- [What you should do] If a line holds the word "Ferdex", copy it from the entries.

======== Dataset ========

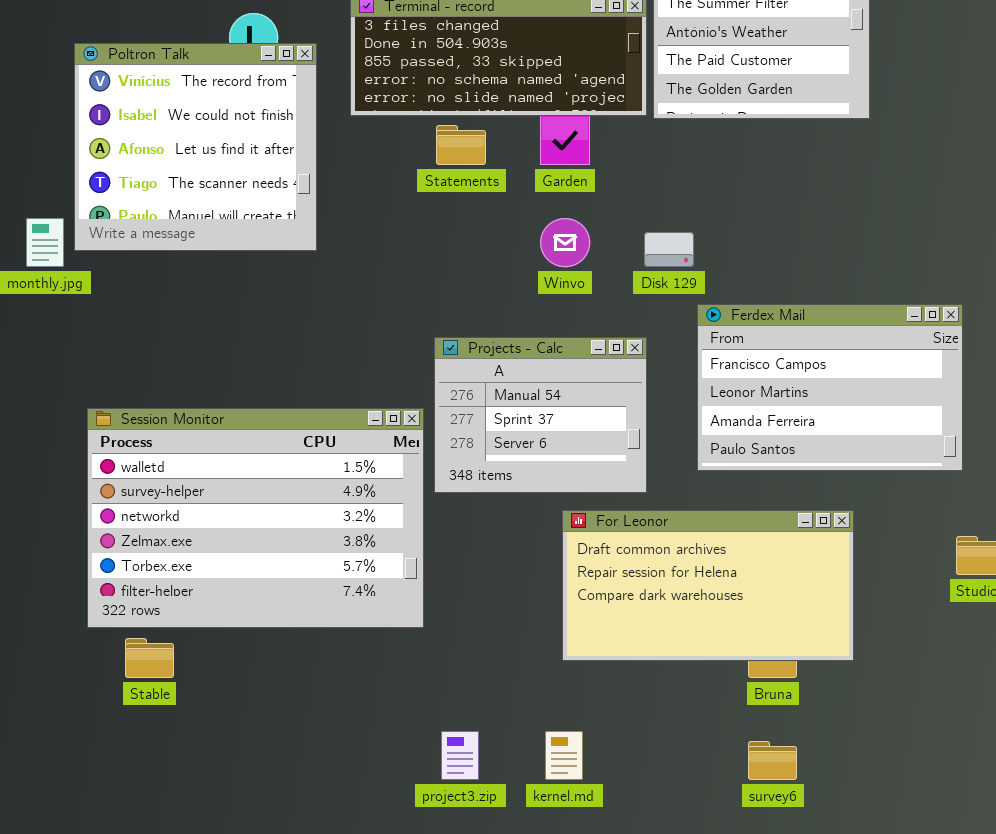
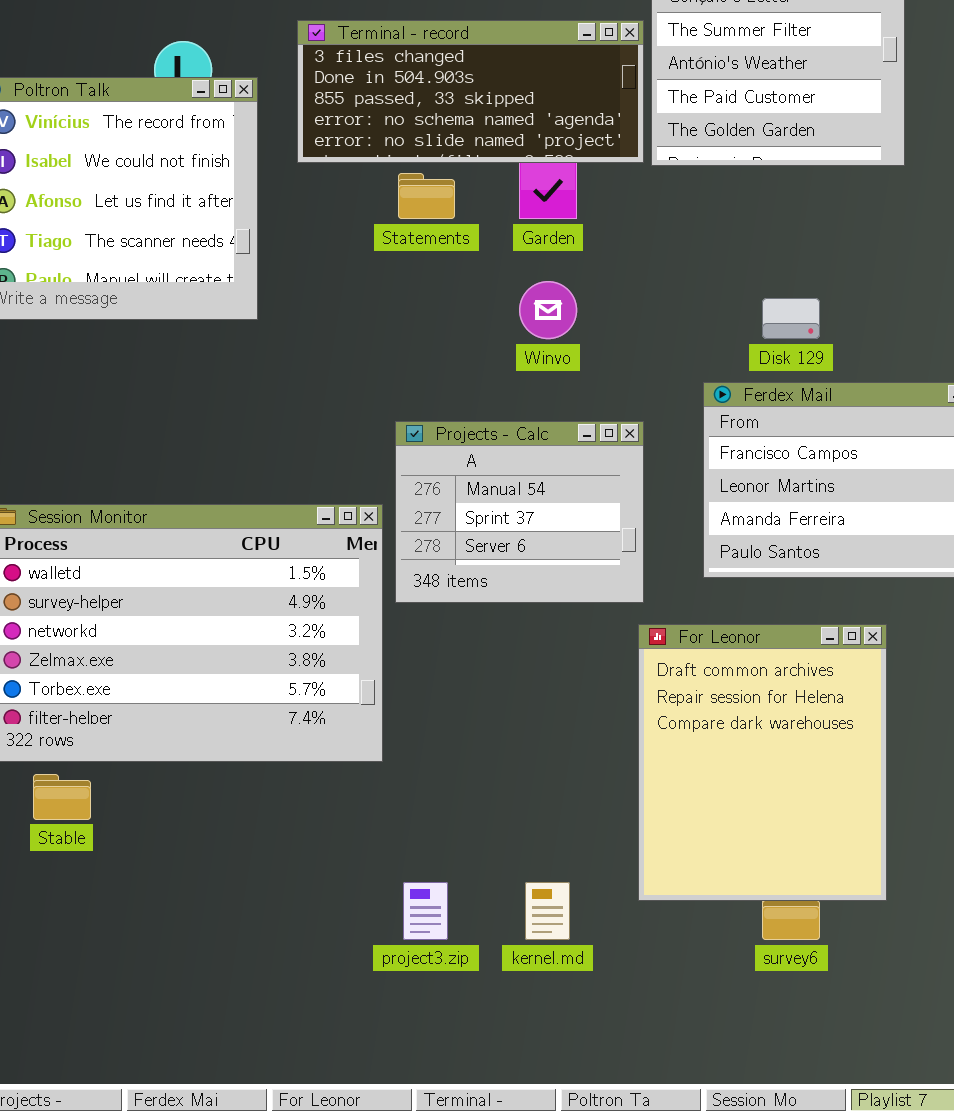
Disk 129: [644,232,694,267] -> [762,298,820,339], moved
For Leonor: [562,510,854,661] -> [638,624,887,901], resized

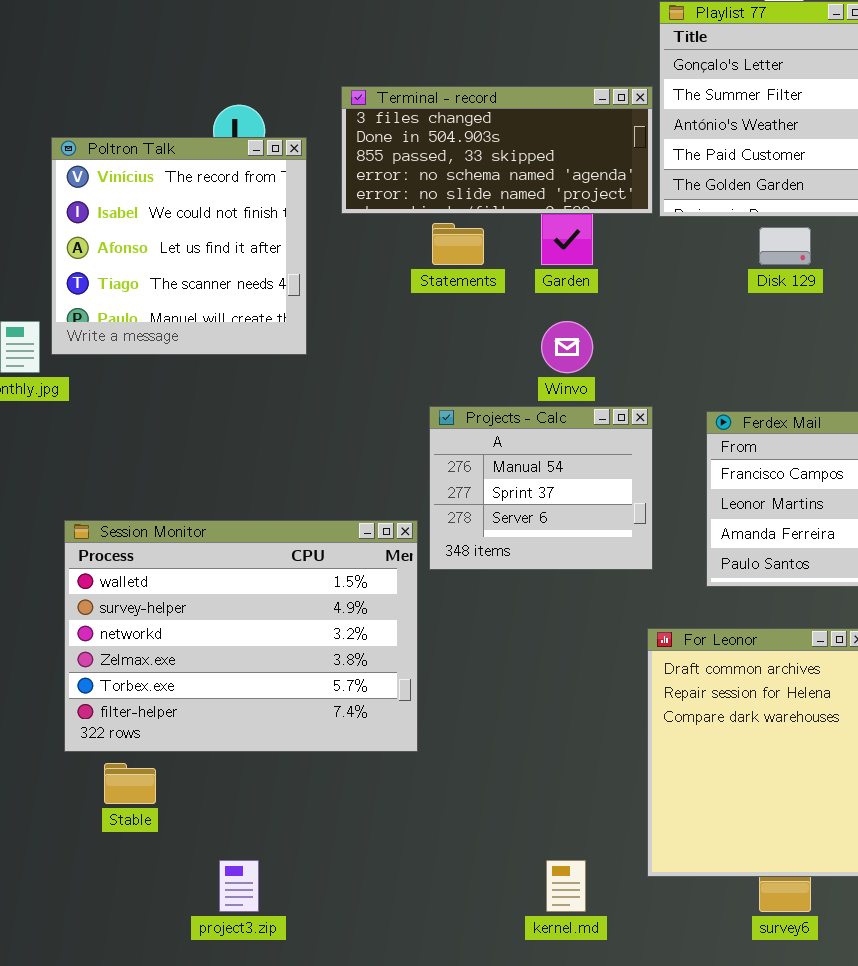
Disk 129: [762,298,820,339] -> [759,227,811,265], moved
Projects - Calc: [395,421,644,603] -> [429,406,653,570], moved
project3.zip: [403,882,448,940] -> [219,860,259,912], moved

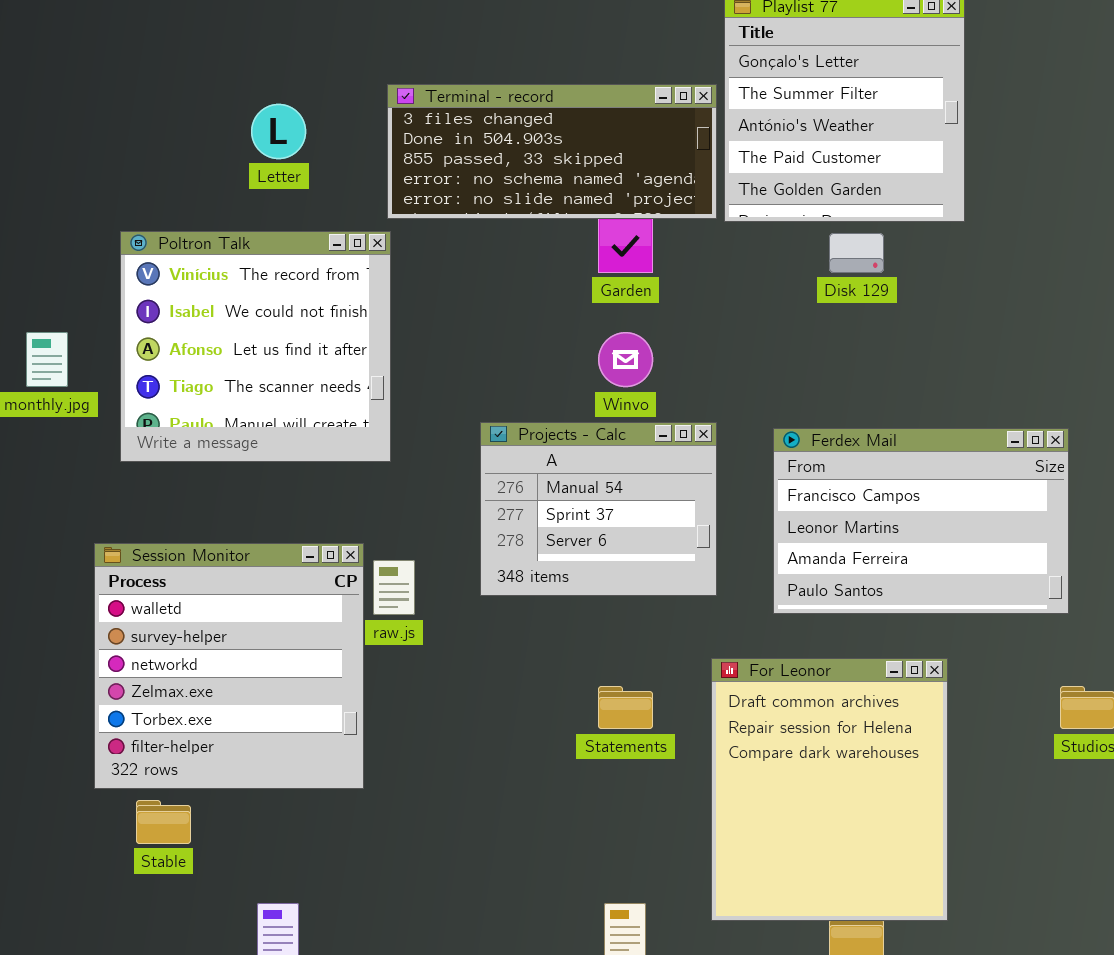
Poltron Talk: [51,137,307,355] -> [120,231,391,462], moved
Statements: [432,223,484,265] -> [598,686,653,729], moved
Session Monitor: [64,520,418,752] -> [94,543,364,789], resized

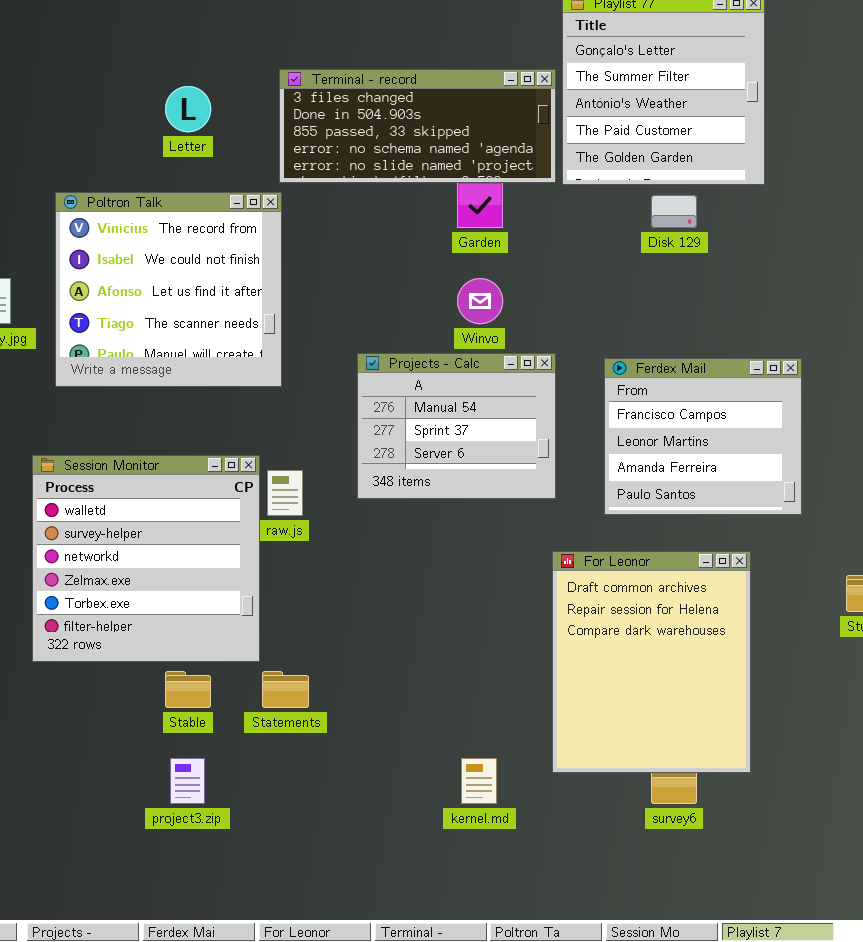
Ferdex Mail: [773,428,1069,614] -> [604,358,802,515], resized
Statements: [598,686,653,729] -> [262,671,309,708], moved
Stable: [136,800,191,844] -> [165,671,211,708], moved

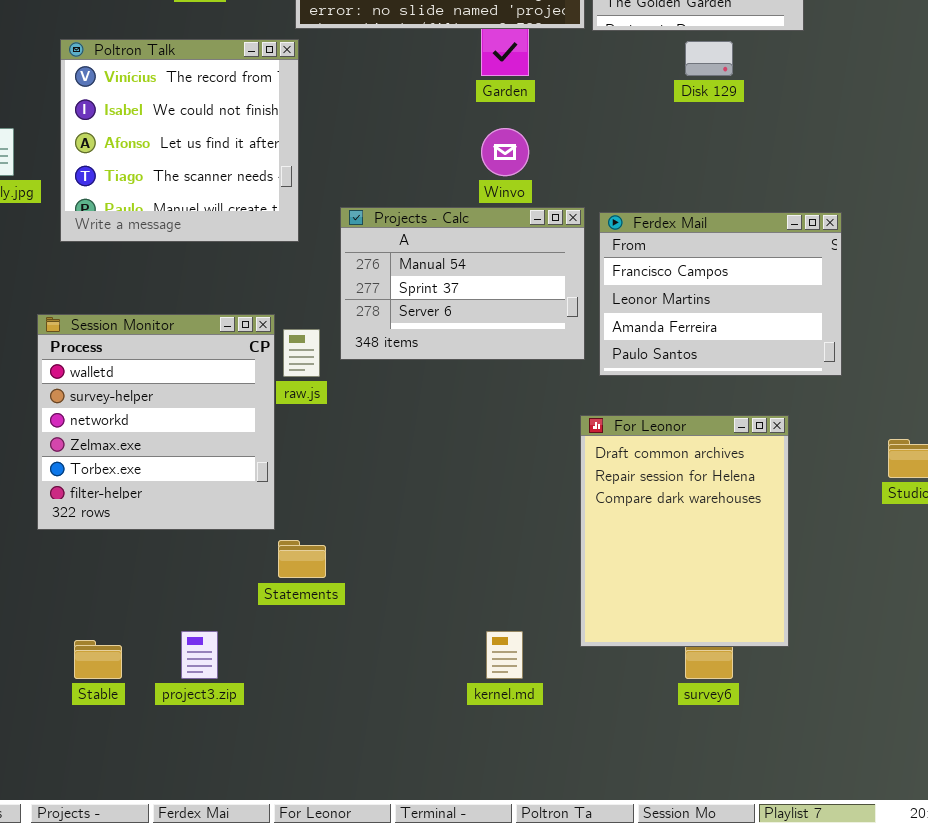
Projects - Calc: [357,353,556,499] -> [340,207,585,360], resized
Ferdex Mail: [604,358,802,515] -> [599,212,842,376], resized
Stable: [165,671,211,708] -> [74,640,122,679], moved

========

- [Reply to the task]
Ferdex Mail: [773,428,1069,614] -> [604,358,802,515], resized
Ferdex Mail: [604,358,802,515] -> [599,212,842,376], resized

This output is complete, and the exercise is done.